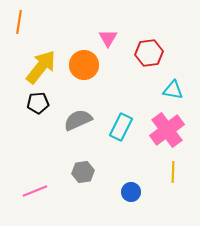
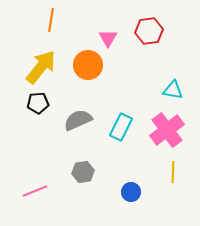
orange line: moved 32 px right, 2 px up
red hexagon: moved 22 px up
orange circle: moved 4 px right
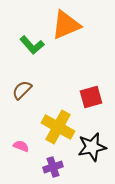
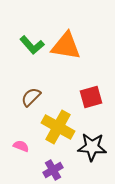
orange triangle: moved 21 px down; rotated 32 degrees clockwise
brown semicircle: moved 9 px right, 7 px down
black star: rotated 16 degrees clockwise
purple cross: moved 3 px down; rotated 12 degrees counterclockwise
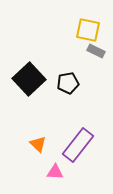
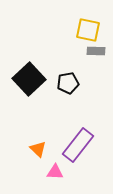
gray rectangle: rotated 24 degrees counterclockwise
orange triangle: moved 5 px down
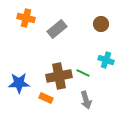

* * * *

**EXERCISE AIM**.
Please copy out each line of the material that holds the string "orange".

**TASK ANSWER**.
orange line: moved 32 px right, 2 px up
orange circle: moved 4 px right
orange triangle: moved 21 px down; rotated 32 degrees clockwise
orange triangle: moved 5 px down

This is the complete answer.